● YOUR GOAL
Pick out every line in the data below that contains the word "taller", and copy each of those lines in full.

● DATA PROVIDED
════════════════

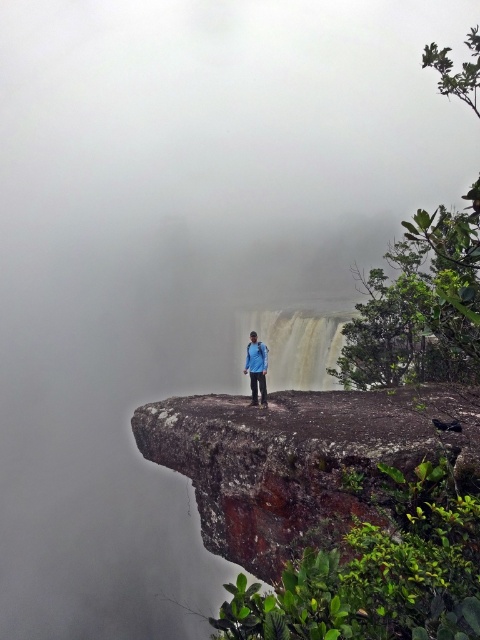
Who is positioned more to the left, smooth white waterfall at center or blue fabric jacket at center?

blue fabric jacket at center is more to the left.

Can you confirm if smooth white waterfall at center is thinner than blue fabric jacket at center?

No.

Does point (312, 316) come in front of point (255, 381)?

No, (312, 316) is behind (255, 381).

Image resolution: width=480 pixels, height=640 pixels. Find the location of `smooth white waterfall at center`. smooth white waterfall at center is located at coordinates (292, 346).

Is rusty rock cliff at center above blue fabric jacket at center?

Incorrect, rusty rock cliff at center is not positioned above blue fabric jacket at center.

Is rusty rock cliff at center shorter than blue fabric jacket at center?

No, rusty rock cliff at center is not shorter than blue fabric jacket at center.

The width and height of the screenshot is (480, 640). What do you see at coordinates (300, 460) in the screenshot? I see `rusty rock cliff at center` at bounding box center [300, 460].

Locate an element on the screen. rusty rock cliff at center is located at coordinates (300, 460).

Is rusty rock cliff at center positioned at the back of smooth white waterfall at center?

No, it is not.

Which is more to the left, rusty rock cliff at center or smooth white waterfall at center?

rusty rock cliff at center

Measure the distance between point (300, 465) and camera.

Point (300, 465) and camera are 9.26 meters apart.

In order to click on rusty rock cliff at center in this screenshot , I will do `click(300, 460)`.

════════════════

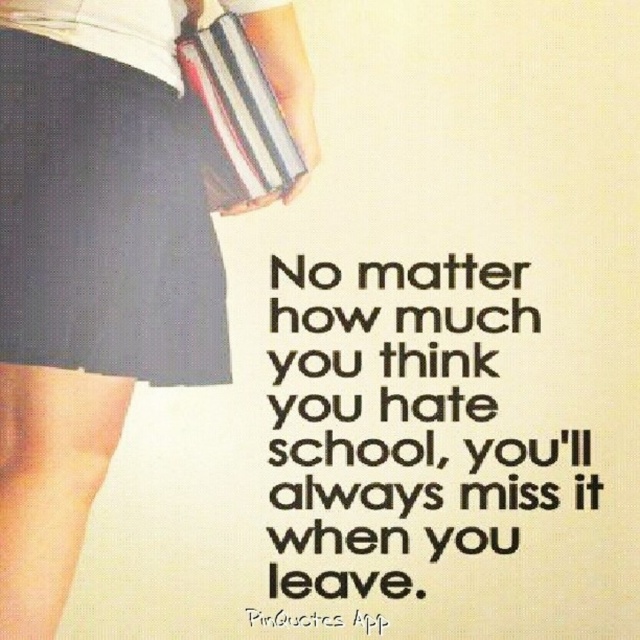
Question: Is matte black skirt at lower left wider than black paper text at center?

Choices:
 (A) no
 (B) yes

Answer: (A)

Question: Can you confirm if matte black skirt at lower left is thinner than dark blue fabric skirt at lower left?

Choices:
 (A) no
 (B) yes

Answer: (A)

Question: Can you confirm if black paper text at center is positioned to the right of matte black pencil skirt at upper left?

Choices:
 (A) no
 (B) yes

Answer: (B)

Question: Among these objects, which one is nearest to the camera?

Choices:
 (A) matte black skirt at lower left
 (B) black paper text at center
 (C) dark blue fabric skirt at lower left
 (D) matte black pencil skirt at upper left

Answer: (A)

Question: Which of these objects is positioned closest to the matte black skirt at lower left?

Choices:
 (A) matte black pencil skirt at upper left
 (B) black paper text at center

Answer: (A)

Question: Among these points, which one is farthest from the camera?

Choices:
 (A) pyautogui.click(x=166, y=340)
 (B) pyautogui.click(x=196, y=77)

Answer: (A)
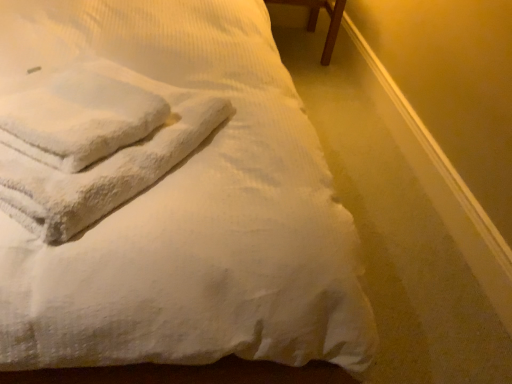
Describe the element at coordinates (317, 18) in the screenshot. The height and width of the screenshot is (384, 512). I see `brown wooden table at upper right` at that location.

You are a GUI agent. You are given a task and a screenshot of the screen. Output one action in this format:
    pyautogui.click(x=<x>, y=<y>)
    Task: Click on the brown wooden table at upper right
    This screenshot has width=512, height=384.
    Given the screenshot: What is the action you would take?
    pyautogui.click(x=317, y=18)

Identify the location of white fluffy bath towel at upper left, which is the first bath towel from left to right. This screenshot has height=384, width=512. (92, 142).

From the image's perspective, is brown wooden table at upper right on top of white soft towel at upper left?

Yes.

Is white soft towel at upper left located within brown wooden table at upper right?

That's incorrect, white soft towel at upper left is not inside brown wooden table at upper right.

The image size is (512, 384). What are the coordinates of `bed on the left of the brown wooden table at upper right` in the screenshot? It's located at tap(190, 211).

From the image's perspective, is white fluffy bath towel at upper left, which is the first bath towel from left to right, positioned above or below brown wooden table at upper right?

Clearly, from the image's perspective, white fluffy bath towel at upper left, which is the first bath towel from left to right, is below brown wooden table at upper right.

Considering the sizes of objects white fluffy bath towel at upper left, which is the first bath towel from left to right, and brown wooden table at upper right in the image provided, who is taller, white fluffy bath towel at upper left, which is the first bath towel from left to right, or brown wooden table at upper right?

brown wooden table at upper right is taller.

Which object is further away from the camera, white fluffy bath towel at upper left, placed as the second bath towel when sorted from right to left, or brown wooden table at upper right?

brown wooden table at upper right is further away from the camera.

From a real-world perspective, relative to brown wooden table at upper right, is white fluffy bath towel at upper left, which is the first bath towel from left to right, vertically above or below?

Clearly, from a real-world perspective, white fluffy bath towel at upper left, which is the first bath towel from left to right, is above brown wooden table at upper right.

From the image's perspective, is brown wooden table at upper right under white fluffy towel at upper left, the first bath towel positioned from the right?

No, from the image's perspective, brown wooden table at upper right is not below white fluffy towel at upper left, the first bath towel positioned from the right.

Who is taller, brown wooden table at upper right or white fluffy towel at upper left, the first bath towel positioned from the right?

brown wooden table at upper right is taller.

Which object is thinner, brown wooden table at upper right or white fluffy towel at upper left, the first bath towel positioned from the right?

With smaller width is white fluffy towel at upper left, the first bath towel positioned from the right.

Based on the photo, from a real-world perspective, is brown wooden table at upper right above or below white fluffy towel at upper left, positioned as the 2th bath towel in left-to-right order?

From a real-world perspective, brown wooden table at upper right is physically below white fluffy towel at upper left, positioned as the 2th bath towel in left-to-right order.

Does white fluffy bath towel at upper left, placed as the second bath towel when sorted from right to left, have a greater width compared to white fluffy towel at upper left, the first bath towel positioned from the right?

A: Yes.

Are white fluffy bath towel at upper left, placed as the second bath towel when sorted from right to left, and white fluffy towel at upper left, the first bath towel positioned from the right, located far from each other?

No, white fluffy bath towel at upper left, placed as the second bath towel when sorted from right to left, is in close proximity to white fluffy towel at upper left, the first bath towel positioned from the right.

════════════════

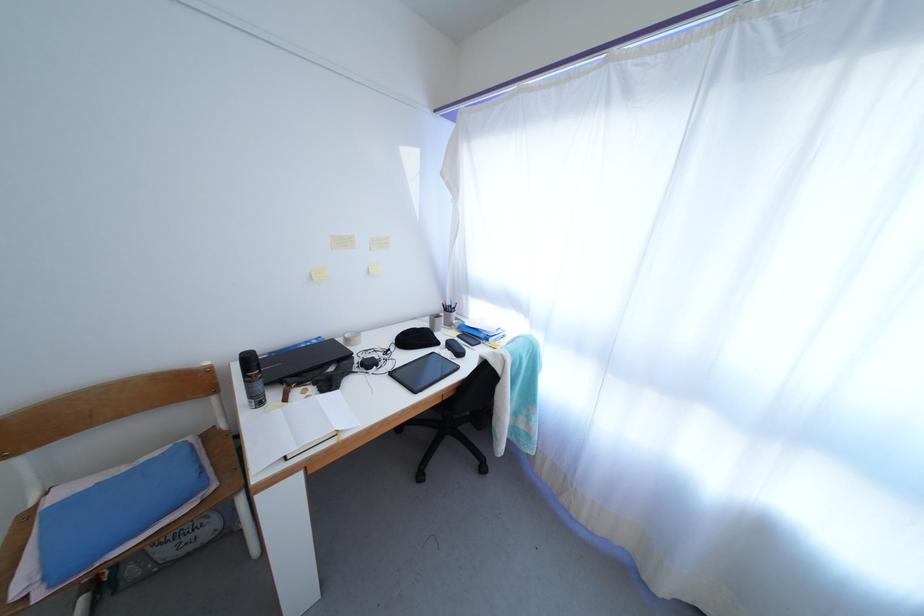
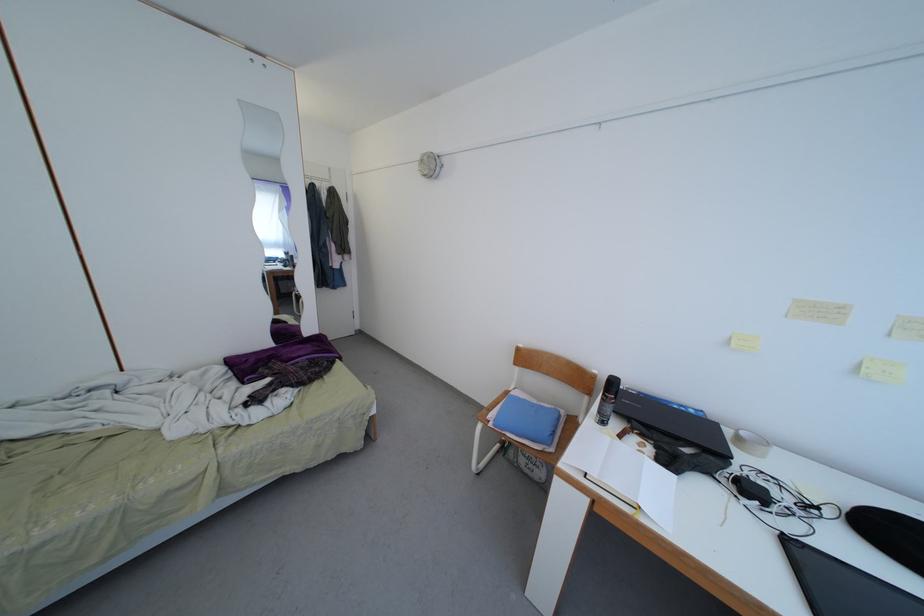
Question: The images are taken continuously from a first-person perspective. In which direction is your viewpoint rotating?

════════════════

● YOUR SOLUTION
Considering the sizes of objects white fluffy bath towel at upper left, which is the first bath towel from left to right, and brown wooden table at upper right in the image provided, who is taller, white fluffy bath towel at upper left, which is the first bath towel from left to right, or brown wooden table at upper right?
brown wooden table at upper right is taller.
Who is taller, brown wooden table at upper right or white fluffy towel at upper left, the first bath towel positioned from the right?
brown wooden table at upper right is taller.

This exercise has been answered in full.